> _Exercise aim_
Each line of the material holding the word "TRIG" must be identified and copied.

> _Data listing_
____

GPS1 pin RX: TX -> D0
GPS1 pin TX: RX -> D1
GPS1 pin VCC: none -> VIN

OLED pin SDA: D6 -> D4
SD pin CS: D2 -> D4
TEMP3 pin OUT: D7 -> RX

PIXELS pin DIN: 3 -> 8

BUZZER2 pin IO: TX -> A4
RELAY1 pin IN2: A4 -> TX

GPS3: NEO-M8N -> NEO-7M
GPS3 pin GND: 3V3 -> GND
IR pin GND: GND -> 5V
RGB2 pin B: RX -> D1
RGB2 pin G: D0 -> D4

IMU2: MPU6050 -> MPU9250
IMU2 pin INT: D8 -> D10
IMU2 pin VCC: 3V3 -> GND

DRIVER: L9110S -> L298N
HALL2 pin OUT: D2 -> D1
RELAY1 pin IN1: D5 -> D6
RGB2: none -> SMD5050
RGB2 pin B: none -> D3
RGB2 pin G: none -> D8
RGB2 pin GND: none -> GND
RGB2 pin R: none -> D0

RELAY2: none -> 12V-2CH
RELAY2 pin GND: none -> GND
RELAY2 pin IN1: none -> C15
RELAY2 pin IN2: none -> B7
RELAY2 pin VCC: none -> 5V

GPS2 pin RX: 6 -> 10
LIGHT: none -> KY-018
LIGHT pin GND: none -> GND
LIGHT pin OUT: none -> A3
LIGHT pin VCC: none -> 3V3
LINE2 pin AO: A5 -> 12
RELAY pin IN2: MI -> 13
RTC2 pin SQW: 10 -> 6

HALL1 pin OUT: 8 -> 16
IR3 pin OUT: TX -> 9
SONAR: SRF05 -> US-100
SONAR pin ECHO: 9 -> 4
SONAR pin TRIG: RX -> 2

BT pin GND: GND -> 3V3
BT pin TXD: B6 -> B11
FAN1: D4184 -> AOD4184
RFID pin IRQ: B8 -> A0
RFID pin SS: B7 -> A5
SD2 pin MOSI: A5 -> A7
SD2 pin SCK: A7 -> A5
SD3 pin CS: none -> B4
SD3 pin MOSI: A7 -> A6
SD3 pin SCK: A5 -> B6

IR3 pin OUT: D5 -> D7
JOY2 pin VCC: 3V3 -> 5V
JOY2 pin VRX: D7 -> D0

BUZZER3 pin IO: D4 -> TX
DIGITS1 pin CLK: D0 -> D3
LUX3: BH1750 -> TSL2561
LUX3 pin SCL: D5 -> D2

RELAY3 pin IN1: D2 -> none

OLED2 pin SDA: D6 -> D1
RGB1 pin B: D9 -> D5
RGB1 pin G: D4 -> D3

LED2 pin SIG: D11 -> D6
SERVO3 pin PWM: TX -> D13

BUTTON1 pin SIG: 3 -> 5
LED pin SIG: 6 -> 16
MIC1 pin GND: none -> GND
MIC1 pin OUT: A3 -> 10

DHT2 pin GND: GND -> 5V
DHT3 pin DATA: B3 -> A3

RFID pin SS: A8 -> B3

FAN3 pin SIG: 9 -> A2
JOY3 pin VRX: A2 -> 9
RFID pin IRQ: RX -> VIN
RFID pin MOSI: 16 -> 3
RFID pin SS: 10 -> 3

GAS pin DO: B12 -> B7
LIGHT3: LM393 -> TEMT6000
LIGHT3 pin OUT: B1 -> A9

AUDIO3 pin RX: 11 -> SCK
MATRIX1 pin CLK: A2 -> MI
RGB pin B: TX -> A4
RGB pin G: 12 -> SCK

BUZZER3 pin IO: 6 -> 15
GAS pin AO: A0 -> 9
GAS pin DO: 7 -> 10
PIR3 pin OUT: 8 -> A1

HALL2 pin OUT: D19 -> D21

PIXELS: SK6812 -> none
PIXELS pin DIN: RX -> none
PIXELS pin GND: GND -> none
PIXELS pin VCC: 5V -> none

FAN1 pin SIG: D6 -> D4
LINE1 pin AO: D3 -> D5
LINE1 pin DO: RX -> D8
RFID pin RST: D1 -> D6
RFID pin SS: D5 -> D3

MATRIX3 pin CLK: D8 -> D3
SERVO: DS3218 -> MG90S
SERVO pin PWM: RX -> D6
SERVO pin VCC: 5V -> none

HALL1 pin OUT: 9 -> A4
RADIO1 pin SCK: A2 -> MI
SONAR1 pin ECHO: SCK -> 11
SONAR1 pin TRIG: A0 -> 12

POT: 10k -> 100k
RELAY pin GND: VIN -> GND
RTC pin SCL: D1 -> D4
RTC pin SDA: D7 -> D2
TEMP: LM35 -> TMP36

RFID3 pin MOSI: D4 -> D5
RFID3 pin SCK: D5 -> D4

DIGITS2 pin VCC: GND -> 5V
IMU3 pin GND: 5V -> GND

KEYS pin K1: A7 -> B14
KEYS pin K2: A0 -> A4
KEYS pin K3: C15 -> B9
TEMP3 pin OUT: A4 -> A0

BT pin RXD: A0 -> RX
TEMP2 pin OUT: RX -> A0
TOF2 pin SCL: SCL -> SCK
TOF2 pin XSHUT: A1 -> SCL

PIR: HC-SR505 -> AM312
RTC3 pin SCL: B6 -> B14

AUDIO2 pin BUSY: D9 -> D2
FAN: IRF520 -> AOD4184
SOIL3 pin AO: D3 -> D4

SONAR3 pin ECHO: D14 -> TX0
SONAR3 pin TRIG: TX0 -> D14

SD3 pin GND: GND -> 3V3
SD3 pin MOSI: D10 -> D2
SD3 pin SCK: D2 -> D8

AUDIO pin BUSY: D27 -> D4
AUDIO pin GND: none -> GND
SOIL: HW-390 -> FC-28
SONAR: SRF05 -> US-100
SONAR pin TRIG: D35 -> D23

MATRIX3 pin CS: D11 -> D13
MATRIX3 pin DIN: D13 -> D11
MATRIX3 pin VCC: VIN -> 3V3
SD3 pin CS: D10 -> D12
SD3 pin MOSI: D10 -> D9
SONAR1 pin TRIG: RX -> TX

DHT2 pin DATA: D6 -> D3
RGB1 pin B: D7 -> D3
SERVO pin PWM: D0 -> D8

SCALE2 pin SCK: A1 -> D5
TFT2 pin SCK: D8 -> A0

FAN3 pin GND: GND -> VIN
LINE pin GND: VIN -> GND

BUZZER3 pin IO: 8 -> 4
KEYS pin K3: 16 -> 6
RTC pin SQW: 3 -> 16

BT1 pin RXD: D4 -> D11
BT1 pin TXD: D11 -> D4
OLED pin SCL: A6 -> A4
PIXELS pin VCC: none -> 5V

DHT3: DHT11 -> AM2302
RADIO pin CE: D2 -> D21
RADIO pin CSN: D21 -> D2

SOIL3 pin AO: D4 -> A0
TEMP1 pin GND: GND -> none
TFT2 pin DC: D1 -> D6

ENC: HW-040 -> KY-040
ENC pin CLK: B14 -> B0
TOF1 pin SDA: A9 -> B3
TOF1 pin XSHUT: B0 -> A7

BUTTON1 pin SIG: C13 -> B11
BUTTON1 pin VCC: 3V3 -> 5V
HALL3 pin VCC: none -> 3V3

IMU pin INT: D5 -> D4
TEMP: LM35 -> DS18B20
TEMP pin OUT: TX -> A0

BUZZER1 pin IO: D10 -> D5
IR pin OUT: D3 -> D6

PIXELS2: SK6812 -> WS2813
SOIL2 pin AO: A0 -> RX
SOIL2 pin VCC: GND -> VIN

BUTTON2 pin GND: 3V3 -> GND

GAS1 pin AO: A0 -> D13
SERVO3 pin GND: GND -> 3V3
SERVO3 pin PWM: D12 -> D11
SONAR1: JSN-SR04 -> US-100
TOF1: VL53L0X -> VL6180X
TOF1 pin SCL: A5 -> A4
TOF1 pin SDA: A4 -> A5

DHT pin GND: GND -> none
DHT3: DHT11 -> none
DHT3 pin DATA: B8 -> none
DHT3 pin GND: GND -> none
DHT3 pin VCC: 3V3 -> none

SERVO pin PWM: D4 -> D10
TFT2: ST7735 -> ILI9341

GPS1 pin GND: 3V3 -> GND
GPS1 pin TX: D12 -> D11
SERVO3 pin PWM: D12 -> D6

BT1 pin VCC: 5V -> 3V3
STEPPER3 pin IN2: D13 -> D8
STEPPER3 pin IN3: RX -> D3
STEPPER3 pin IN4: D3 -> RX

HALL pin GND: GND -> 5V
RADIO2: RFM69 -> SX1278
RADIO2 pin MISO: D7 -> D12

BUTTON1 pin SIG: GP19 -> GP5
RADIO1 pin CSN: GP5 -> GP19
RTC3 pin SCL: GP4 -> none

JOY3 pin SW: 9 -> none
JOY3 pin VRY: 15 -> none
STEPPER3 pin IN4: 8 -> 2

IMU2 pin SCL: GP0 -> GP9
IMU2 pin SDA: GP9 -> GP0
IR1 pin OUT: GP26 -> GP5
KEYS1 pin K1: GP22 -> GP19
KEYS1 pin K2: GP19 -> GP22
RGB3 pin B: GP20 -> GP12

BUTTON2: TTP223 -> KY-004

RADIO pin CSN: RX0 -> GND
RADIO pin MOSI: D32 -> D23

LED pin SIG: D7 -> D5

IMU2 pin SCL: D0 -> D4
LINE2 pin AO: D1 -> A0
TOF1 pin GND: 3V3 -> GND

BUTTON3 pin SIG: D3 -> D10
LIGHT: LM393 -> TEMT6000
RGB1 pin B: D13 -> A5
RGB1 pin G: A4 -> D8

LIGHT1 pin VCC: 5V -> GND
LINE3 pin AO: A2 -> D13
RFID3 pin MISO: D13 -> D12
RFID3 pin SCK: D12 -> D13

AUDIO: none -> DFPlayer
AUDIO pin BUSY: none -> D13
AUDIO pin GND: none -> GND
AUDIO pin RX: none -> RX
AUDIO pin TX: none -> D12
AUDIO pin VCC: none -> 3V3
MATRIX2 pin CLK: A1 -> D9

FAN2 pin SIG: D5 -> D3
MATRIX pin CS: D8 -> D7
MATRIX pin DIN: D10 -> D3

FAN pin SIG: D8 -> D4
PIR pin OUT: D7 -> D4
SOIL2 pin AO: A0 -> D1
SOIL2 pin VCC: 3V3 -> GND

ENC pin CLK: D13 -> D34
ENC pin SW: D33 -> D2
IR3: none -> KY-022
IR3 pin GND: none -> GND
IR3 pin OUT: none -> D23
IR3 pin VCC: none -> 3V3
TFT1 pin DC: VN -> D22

____

> _Answer_
SONAR pin TRIG: RX -> 2
SONAR1 pin TRIG: A0 -> 12
SONAR3 pin TRIG: TX0 -> D14
SONAR pin TRIG: D35 -> D23
SONAR1 pin TRIG: RX -> TX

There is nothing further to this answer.